● **What the task asks**: Please copy the lines below, exactly as they are, from the one with "Portal.java: [201,14,520,177] ->" through the one with "Zelix: [116,210,154,248] ->", and leave out the pictures.

● **Source data**:
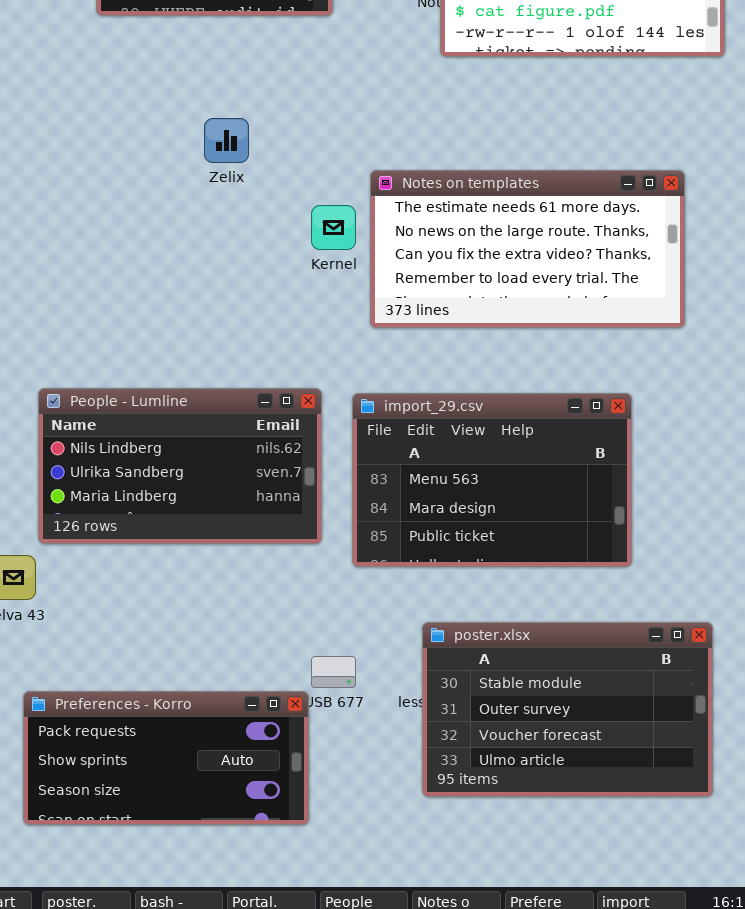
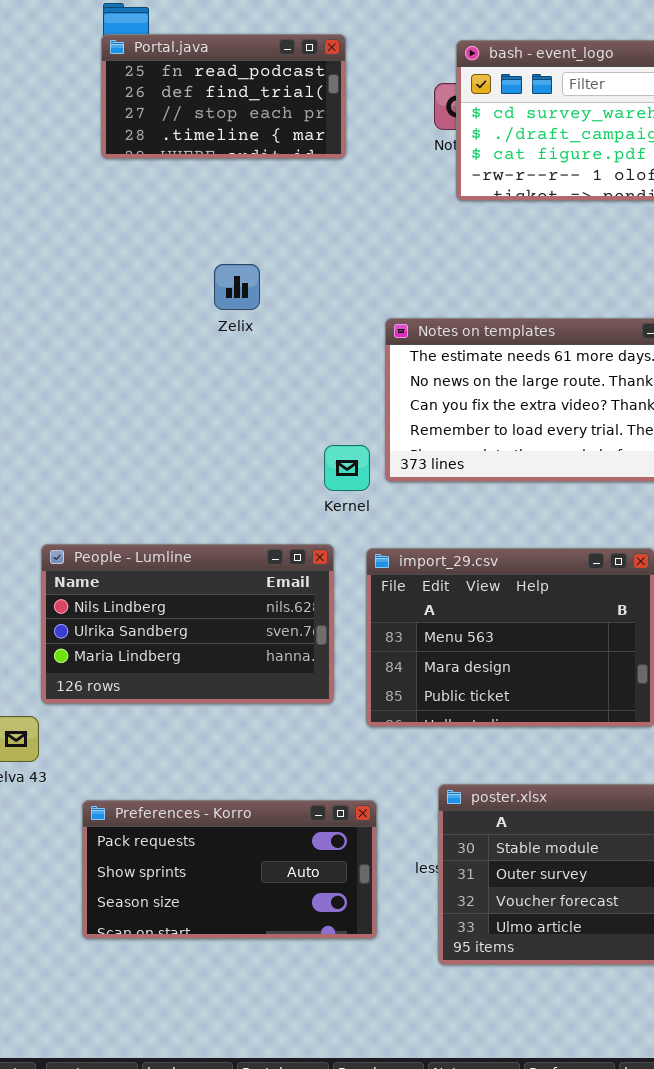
Kernel: [311,205,356,250] -> [324,445,370,491], moved
Preferences - Korro: [23,691,309,825] -> [82,800,377,939], moved

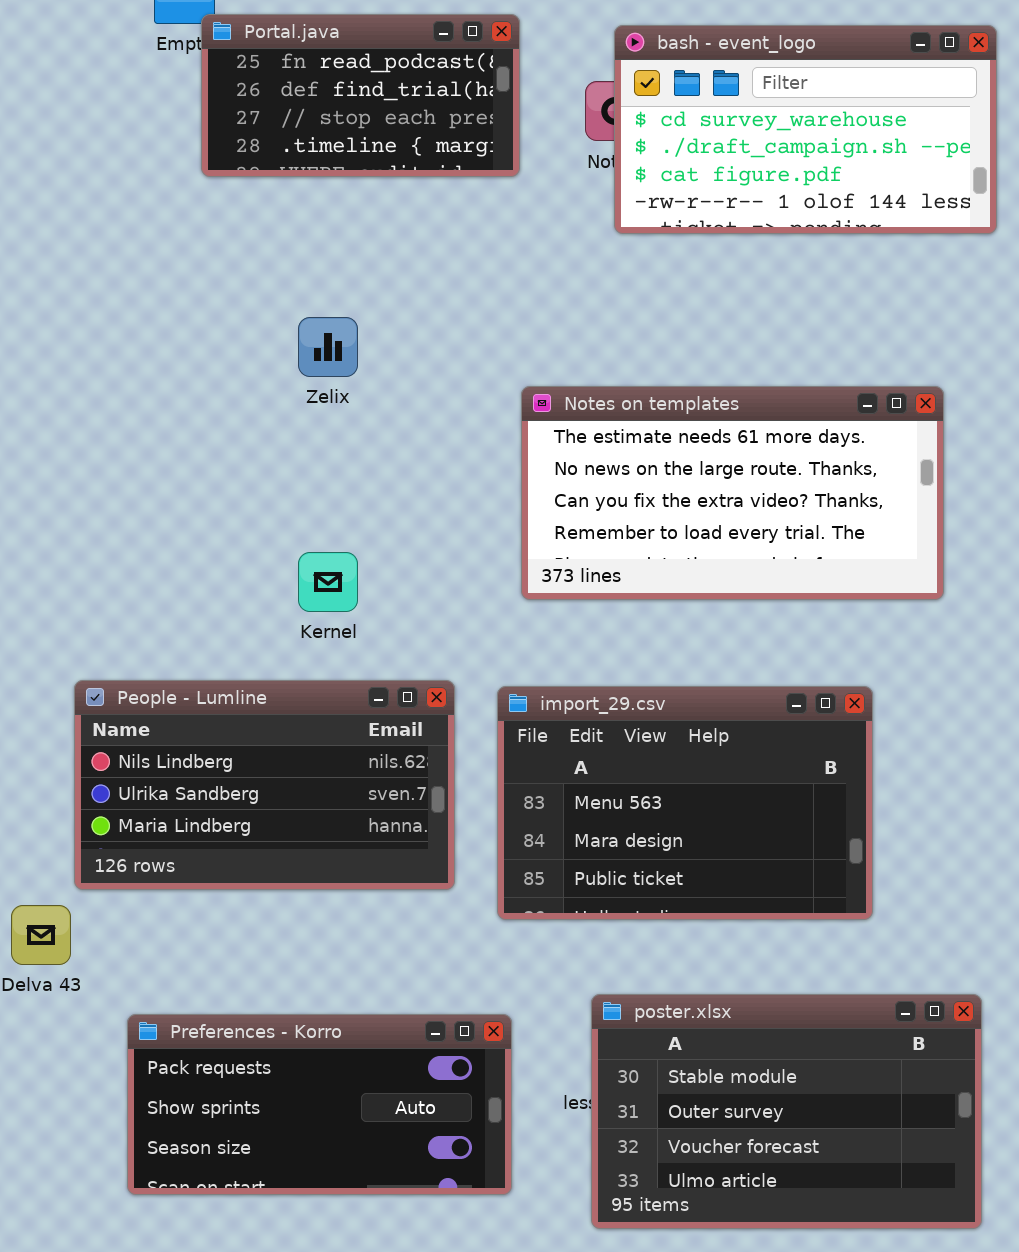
Portal.java: [101,34,346,159] -> [201,14,520,177], moved
Kernel: [324,445,370,491] -> [298,552,358,612], moved

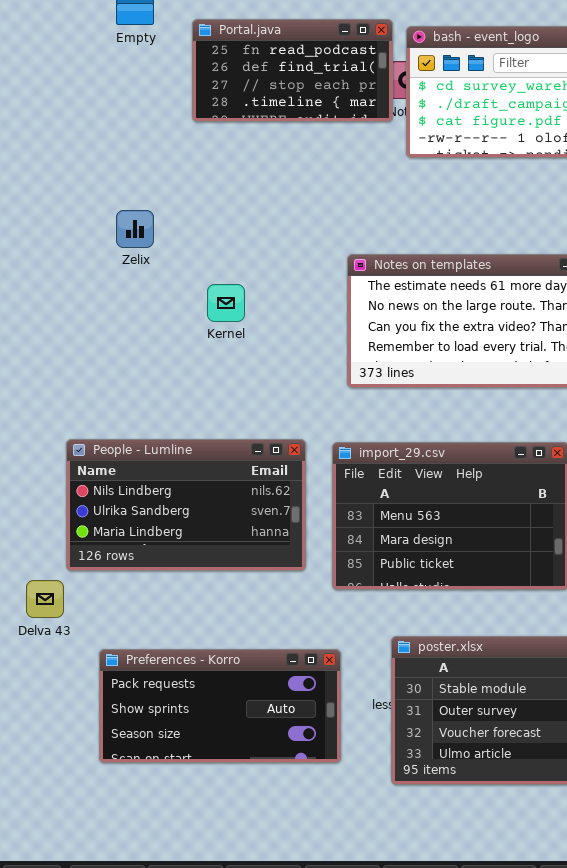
Portal.java: [201,14,520,177] -> [192,19,393,122], moved
Zelix: [298,317,358,377] -> [116,210,154,248], moved
Kernel: [298,552,358,612] -> [207,284,245,322], moved

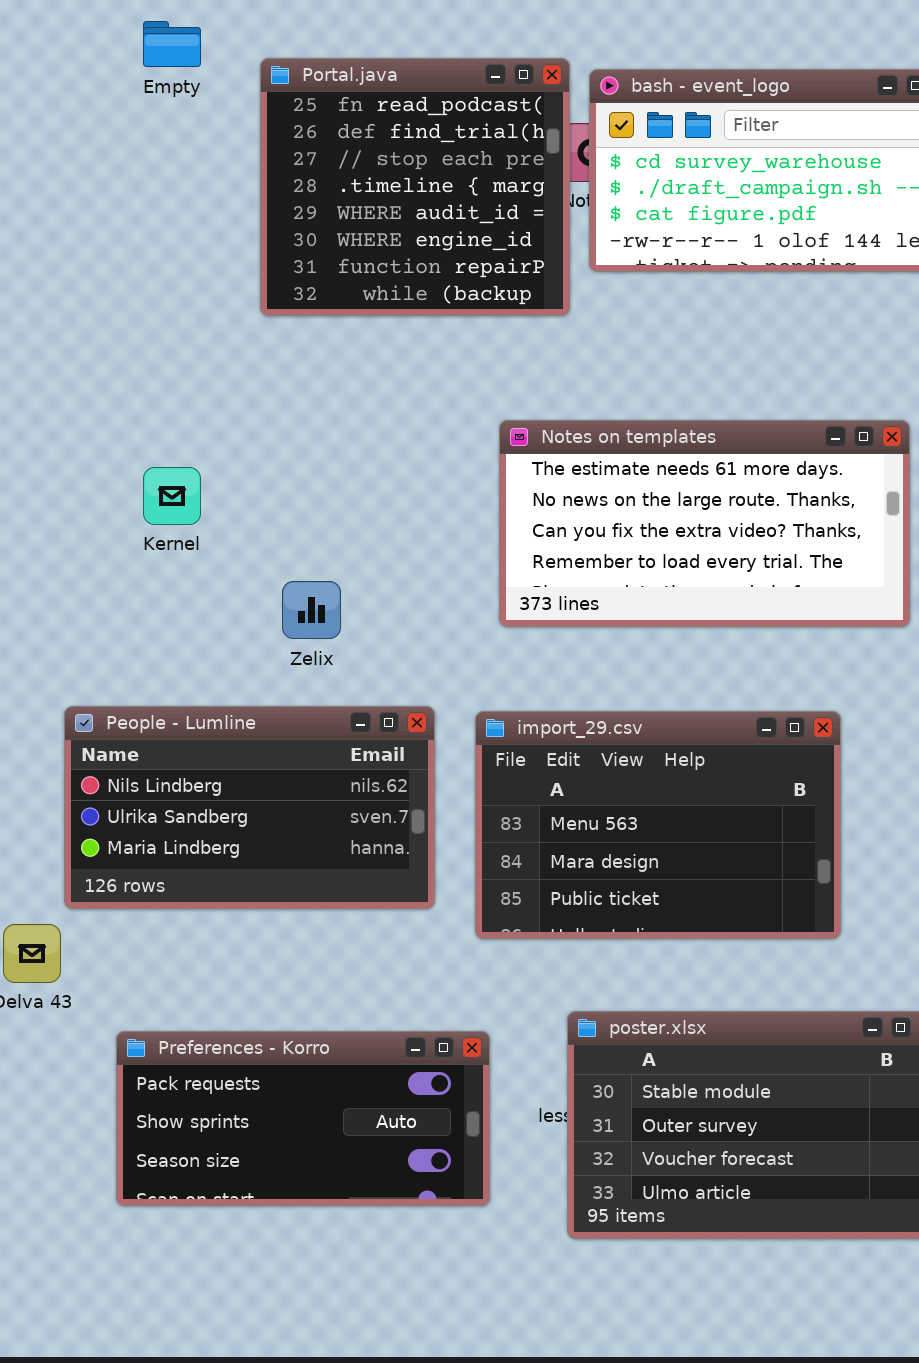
Portal.java: [192,19,393,122] -> [260,58,570,316], resized
Zelix: [116,210,154,248] -> [282,581,341,639], moved
Kernel: [207,284,245,322] -> [143,467,201,525], moved

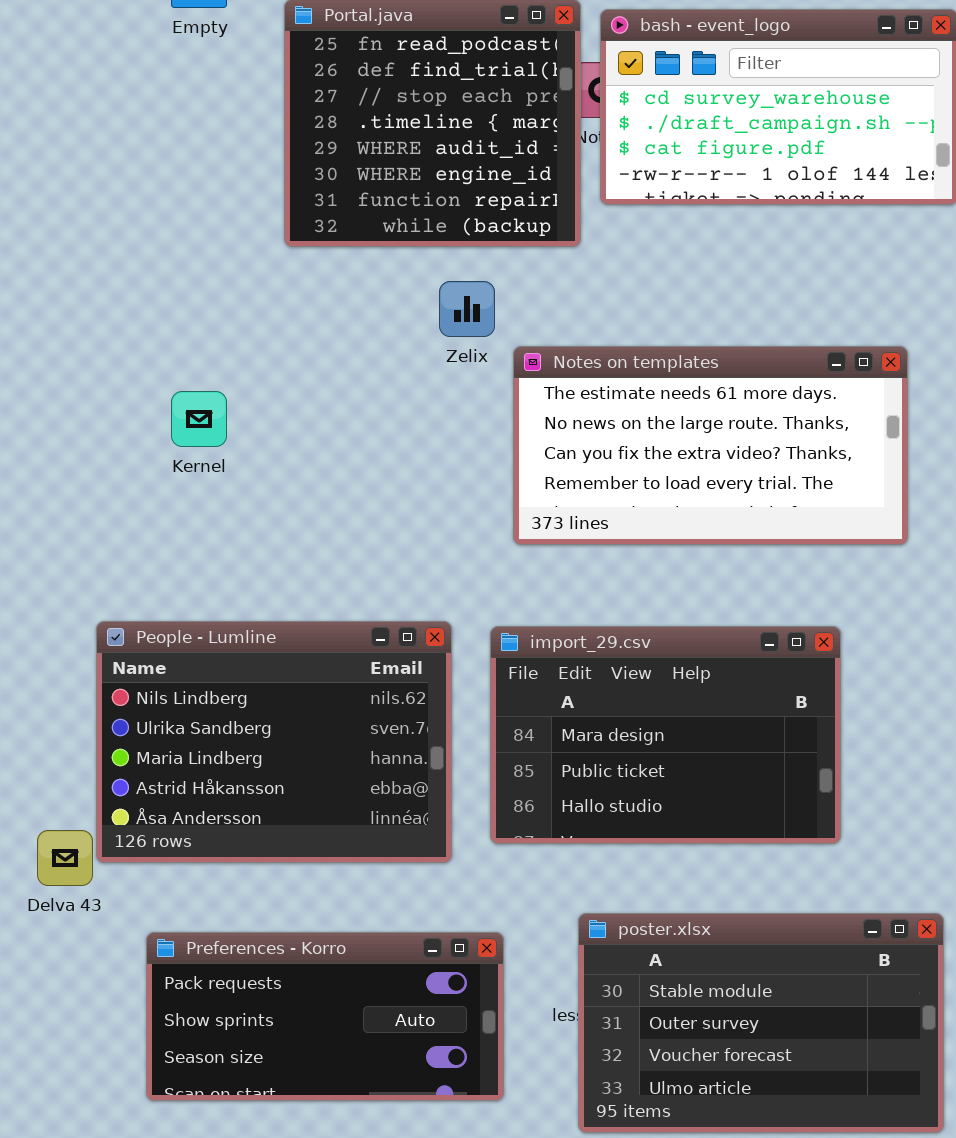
Zelix: [282,581,341,639] -> [439,281,495,337], moved
People - Lumline: [64,706,435,909] -> [96,621,452,863], resized
import_29.csv: [475,711,841,939] -> [490,626,841,844], scrolled down 1 row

● **Reply**:
Portal.java: [201,14,520,177] -> [192,19,393,122], moved
Zelix: [298,317,358,377] -> [116,210,154,248], moved
Kernel: [298,552,358,612] -> [207,284,245,322], moved

Portal.java: [192,19,393,122] -> [260,58,570,316], resized
Zelix: [116,210,154,248] -> [282,581,341,639], moved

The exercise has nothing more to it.